What the task asks: In the records below, find the line containing "(287, 238) = (176, 311): purple" and print it and every line after it exactly, through the end. Skip pictures.

Available records:
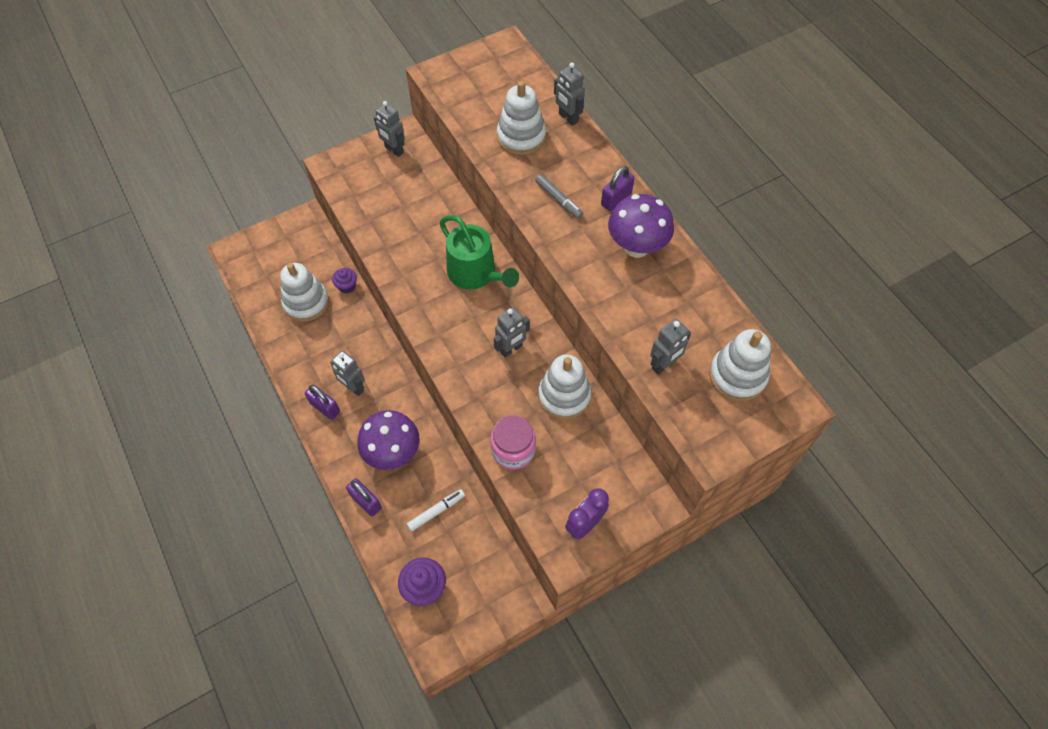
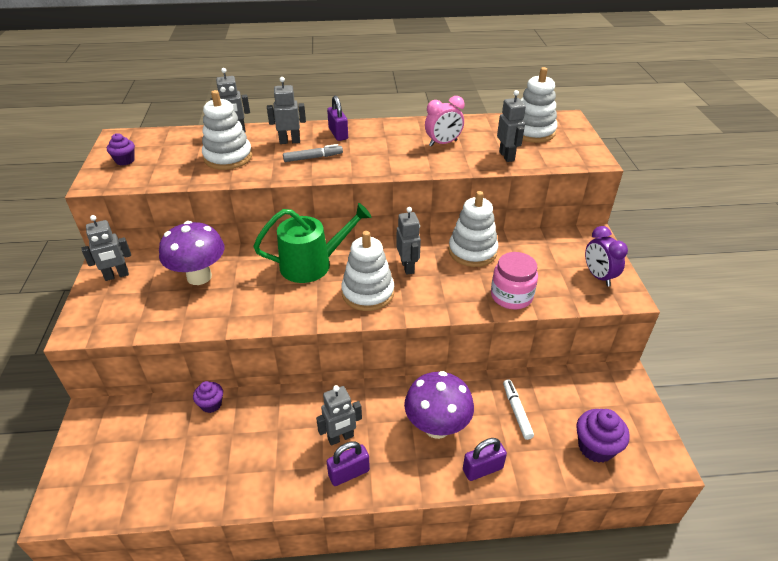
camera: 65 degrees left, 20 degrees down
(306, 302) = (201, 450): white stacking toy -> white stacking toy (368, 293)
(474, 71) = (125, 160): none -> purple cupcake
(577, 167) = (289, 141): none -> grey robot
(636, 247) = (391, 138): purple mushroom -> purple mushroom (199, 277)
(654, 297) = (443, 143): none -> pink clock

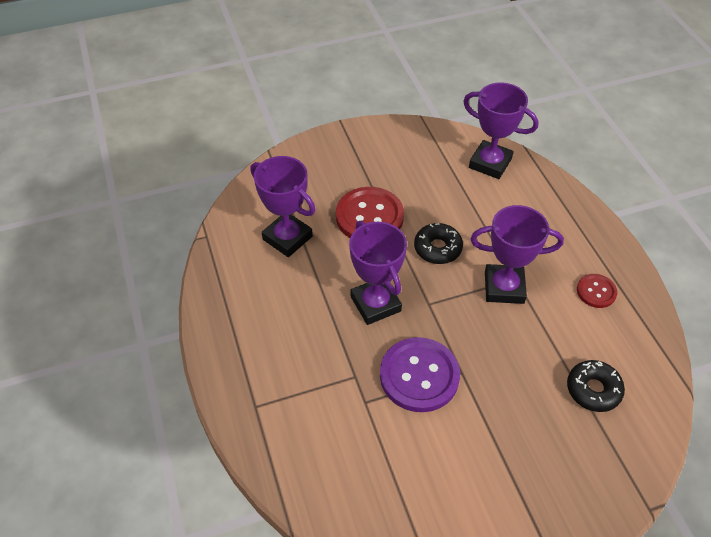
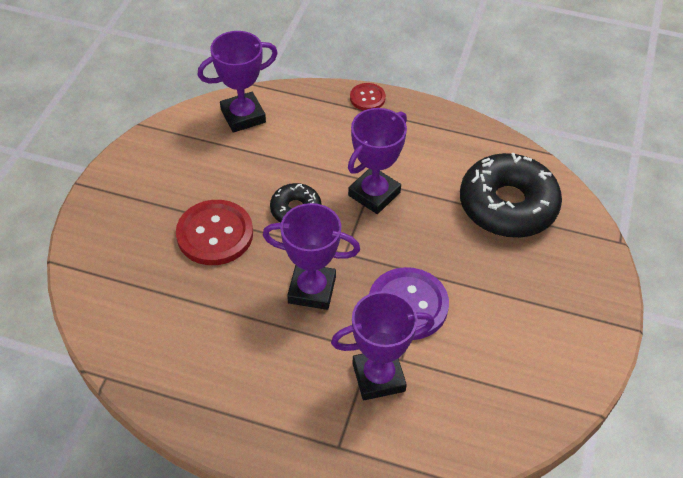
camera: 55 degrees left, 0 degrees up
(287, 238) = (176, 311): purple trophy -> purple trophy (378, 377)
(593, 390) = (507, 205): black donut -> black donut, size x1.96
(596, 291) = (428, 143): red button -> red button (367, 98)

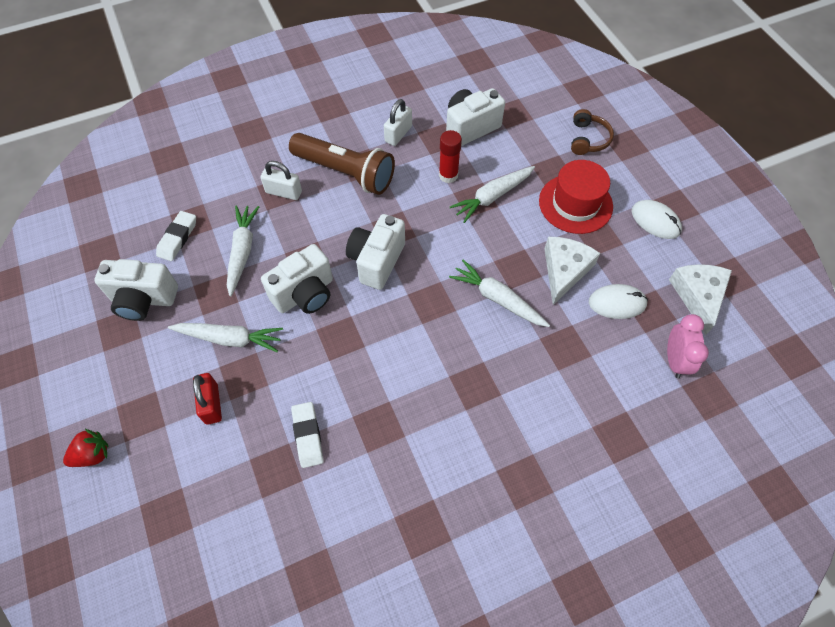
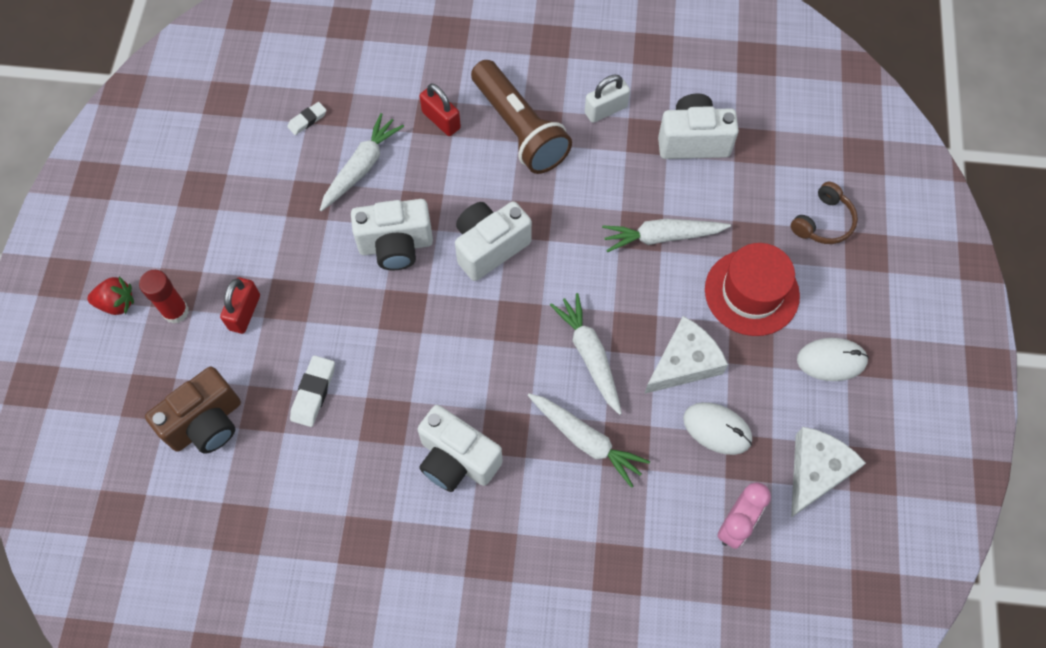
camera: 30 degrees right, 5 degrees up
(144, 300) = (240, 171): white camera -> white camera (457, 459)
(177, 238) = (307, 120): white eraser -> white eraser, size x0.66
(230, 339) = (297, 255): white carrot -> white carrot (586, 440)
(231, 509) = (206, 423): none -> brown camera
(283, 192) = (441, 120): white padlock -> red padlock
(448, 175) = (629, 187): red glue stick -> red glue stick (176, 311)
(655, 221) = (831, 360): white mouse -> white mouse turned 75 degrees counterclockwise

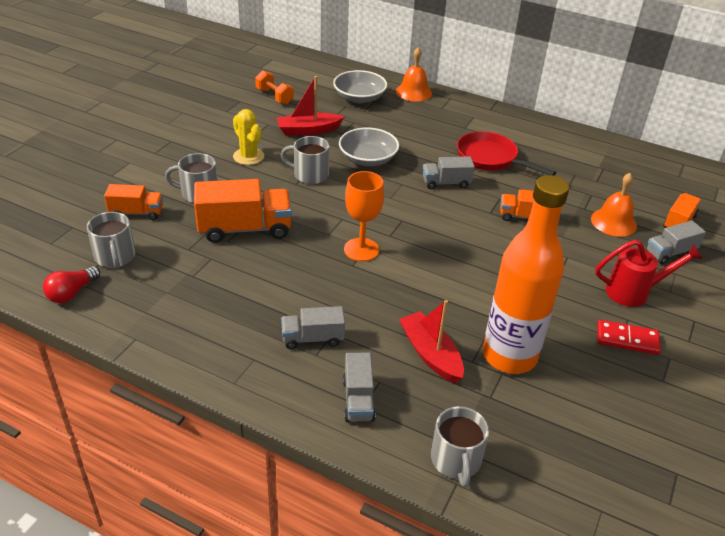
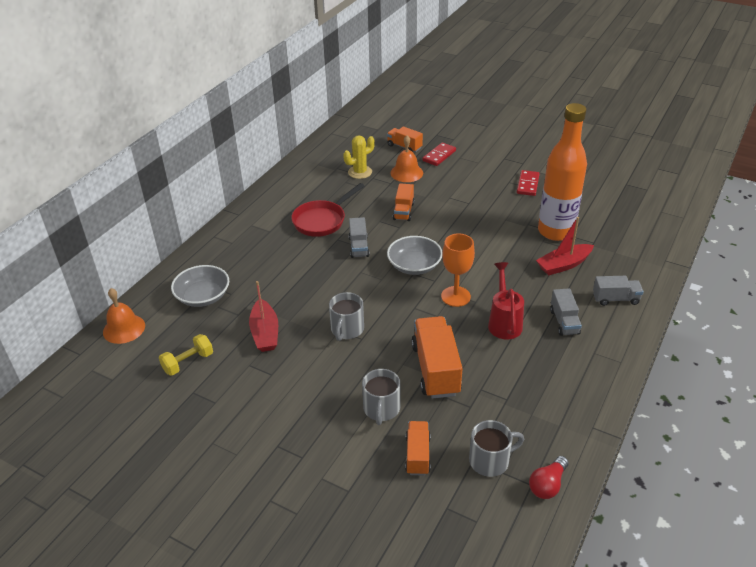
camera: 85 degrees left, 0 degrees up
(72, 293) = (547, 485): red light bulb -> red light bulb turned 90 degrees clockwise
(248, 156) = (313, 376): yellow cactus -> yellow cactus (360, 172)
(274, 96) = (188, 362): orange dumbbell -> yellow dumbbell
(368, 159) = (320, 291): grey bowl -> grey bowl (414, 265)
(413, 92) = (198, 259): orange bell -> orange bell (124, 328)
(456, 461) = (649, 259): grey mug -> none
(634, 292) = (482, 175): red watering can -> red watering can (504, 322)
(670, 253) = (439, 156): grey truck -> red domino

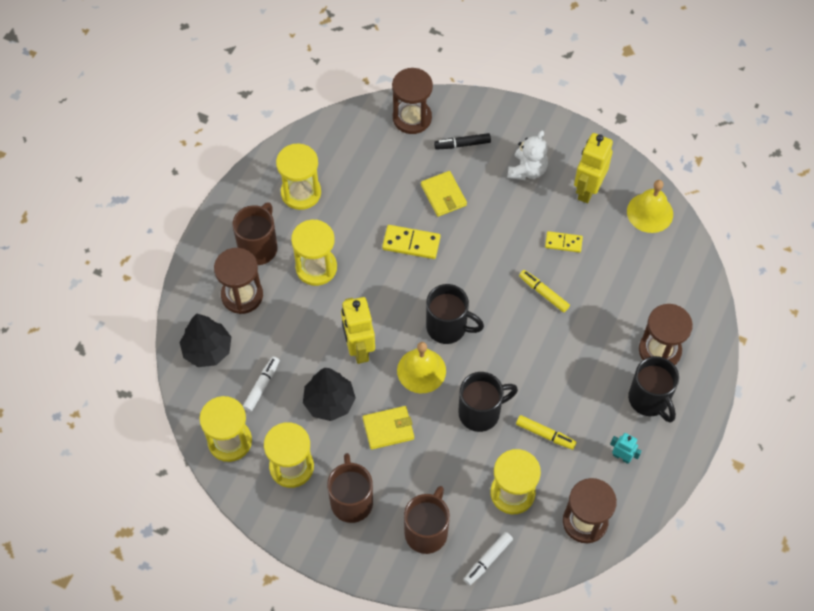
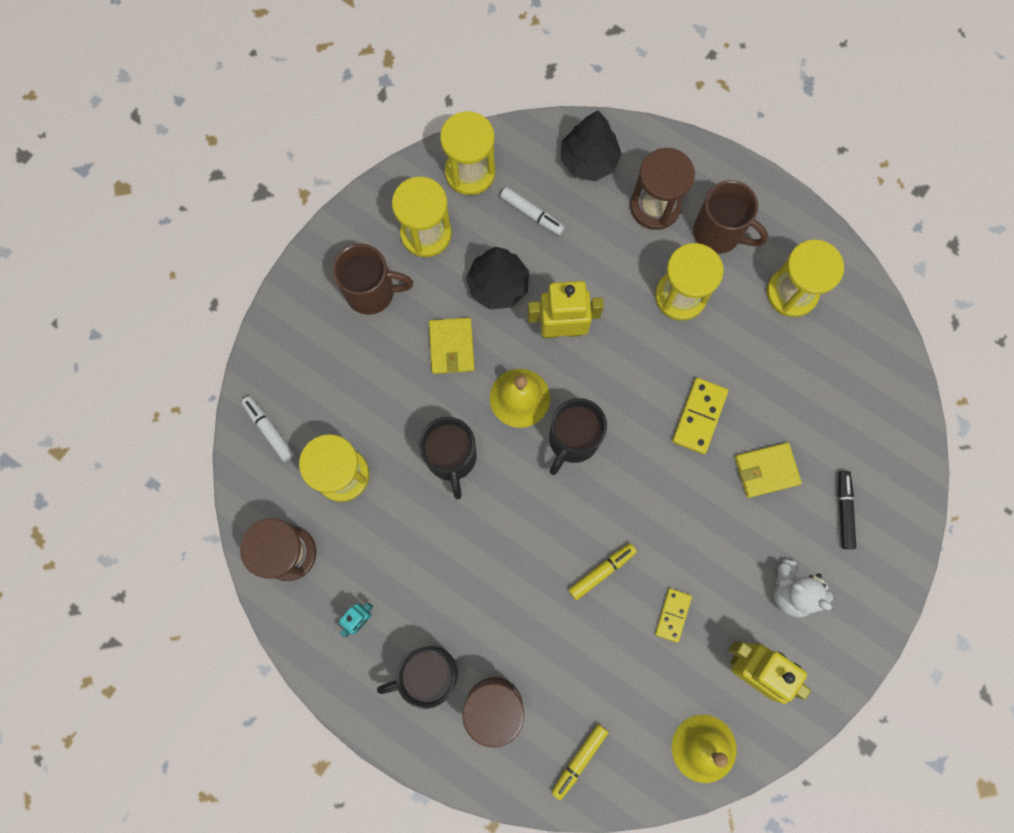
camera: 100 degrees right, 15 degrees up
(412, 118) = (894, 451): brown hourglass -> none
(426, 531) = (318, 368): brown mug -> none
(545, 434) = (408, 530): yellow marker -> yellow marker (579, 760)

Reply to the task:
(287, 238) = (176, 311): purple trophy -> purple trophy (378, 377)
(593, 390) = (507, 205): black donut -> black donut, size x1.96
(596, 291) = (428, 143): red button -> red button (367, 98)

camera: 30 degrees right, 5 degrees up
(144, 300) = (240, 171): white camera -> white camera (457, 459)
(177, 238) = (307, 120): white eraser -> white eraser, size x0.66
(230, 339) = (297, 255): white carrot -> white carrot (586, 440)
(231, 509) = (206, 423): none -> brown camera
(283, 192) = (441, 120): white padlock -> red padlock
(448, 175) = (629, 187): red glue stick -> red glue stick (176, 311)
(655, 221) = (831, 360): white mouse -> white mouse turned 75 degrees counterclockwise

camera: 85 degrees left, 0 degrees up
(72, 293) = (547, 485): red light bulb -> red light bulb turned 90 degrees clockwise
(248, 156) = (313, 376): yellow cactus -> yellow cactus (360, 172)
(274, 96) = (188, 362): orange dumbbell -> yellow dumbbell
(368, 159) = (320, 291): grey bowl -> grey bowl (414, 265)
(413, 92) = (198, 259): orange bell -> orange bell (124, 328)
(456, 461) = (649, 259): grey mug -> none
(634, 292) = (482, 175): red watering can -> red watering can (504, 322)
(670, 253) = (439, 156): grey truck -> red domino

camera: 100 degrees right, 15 degrees up
(412, 118) = (894, 451): brown hourglass -> none
(426, 531) = (318, 368): brown mug -> none
(545, 434) = (408, 530): yellow marker -> yellow marker (579, 760)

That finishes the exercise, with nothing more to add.